◆ **HOW TO COMPLETE THIS TASK**
Return each line of the entries that holds the string "blue".

** Opening PROVIDED RECORDS block **

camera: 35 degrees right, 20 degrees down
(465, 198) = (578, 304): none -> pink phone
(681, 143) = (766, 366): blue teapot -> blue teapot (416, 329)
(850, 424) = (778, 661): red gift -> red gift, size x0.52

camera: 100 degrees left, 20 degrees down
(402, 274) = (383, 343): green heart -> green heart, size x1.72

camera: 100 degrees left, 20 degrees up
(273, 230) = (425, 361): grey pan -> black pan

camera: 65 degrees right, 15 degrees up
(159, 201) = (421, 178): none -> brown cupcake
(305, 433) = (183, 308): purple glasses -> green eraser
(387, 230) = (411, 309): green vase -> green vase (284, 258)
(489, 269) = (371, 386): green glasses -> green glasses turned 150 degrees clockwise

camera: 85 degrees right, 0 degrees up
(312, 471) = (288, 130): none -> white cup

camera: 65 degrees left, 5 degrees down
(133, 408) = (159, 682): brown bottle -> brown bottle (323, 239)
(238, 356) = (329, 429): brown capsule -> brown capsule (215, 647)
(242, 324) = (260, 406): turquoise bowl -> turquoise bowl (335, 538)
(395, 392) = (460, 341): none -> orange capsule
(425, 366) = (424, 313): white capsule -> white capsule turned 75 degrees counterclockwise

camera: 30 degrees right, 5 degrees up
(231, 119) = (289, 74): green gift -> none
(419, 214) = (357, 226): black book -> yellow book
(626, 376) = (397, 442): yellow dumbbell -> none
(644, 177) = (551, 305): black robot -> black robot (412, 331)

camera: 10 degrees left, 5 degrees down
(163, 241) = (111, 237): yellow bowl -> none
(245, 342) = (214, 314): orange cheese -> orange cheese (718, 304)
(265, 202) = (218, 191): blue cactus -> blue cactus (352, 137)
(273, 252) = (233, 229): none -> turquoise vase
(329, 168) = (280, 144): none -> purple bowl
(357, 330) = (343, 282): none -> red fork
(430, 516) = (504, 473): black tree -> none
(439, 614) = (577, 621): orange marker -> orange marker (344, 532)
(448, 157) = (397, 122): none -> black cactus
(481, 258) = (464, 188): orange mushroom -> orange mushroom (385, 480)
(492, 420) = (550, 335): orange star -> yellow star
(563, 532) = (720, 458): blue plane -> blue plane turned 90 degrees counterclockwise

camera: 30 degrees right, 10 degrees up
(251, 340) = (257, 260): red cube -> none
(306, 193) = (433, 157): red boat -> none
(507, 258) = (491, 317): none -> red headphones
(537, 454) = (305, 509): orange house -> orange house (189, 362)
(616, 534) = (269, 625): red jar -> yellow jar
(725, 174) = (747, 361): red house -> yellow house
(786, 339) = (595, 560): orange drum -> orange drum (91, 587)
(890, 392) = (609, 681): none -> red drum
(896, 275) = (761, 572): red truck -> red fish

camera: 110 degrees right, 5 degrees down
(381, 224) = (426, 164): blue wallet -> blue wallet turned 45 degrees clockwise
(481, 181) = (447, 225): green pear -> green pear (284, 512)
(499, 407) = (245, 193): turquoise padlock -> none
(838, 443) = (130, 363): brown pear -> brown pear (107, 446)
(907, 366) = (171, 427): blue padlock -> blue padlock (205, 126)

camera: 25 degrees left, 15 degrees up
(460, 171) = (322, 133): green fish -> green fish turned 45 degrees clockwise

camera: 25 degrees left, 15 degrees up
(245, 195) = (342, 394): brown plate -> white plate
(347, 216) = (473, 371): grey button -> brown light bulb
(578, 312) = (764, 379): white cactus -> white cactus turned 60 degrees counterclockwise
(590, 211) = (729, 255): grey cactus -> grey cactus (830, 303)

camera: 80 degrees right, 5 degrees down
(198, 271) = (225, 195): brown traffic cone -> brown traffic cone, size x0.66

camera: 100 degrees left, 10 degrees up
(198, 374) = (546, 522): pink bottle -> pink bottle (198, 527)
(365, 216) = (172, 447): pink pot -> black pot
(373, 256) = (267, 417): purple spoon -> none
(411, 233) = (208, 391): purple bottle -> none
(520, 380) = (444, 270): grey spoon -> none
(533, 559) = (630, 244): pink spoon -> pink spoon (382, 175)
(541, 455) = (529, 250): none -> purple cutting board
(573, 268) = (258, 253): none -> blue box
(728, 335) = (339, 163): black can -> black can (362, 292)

** Closing PROVIDED RECORDS block **

◆ **EXERCISE RESULT**
(681, 143) = (766, 366): blue teapot -> blue teapot (416, 329)
(265, 202) = (218, 191): blue cactus -> blue cactus (352, 137)
(563, 532) = (720, 458): blue plane -> blue plane turned 90 degrees counterclockwise
(381, 224) = (426, 164): blue wallet -> blue wallet turned 45 degrees clockwise
(907, 366) = (171, 427): blue padlock -> blue padlock (205, 126)
(573, 268) = (258, 253): none -> blue box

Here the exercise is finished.